━━━ Records supplied ━━━
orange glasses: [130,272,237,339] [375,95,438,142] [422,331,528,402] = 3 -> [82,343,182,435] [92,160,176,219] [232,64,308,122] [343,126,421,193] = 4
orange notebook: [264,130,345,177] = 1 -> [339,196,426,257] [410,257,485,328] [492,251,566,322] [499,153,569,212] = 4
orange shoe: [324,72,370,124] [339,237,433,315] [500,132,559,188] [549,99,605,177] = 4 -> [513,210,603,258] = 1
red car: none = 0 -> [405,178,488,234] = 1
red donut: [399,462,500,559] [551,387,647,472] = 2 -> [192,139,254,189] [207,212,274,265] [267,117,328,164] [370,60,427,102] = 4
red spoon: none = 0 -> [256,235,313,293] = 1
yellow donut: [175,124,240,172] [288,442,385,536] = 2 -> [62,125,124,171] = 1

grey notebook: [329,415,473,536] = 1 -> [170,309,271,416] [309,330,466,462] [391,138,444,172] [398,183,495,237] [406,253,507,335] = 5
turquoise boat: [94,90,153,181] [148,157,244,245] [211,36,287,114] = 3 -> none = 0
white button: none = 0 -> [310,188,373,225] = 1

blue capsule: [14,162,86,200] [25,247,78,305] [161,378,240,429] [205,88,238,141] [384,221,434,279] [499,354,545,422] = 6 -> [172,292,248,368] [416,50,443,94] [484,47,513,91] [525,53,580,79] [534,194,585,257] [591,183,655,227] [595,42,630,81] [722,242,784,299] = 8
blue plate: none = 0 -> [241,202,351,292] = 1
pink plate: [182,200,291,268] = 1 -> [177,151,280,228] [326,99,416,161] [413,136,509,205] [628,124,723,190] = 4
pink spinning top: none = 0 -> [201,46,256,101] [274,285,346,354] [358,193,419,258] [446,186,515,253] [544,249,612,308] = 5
━━━
An exact reproduction of the material above is required.

orange glasses: [130,272,237,339] [375,95,438,142] [422,331,528,402] = 3 -> [82,343,182,435] [92,160,176,219] [232,64,308,122] [343,126,421,193] = 4
orange notebook: [264,130,345,177] = 1 -> [339,196,426,257] [410,257,485,328] [492,251,566,322] [499,153,569,212] = 4
orange shoe: [324,72,370,124] [339,237,433,315] [500,132,559,188] [549,99,605,177] = 4 -> [513,210,603,258] = 1
red car: none = 0 -> [405,178,488,234] = 1
red donut: [399,462,500,559] [551,387,647,472] = 2 -> [192,139,254,189] [207,212,274,265] [267,117,328,164] [370,60,427,102] = 4
red spoon: none = 0 -> [256,235,313,293] = 1
yellow donut: [175,124,240,172] [288,442,385,536] = 2 -> [62,125,124,171] = 1

grey notebook: [329,415,473,536] = 1 -> [170,309,271,416] [309,330,466,462] [391,138,444,172] [398,183,495,237] [406,253,507,335] = 5
turquoise boat: [94,90,153,181] [148,157,244,245] [211,36,287,114] = 3 -> none = 0
white button: none = 0 -> [310,188,373,225] = 1

blue capsule: [14,162,86,200] [25,247,78,305] [161,378,240,429] [205,88,238,141] [384,221,434,279] [499,354,545,422] = 6 -> [172,292,248,368] [416,50,443,94] [484,47,513,91] [525,53,580,79] [534,194,585,257] [591,183,655,227] [595,42,630,81] [722,242,784,299] = 8
blue plate: none = 0 -> [241,202,351,292] = 1
pink plate: [182,200,291,268] = 1 -> [177,151,280,228] [326,99,416,161] [413,136,509,205] [628,124,723,190] = 4
pink spinning top: none = 0 -> [201,46,256,101] [274,285,346,354] [358,193,419,258] [446,186,515,253] [544,249,612,308] = 5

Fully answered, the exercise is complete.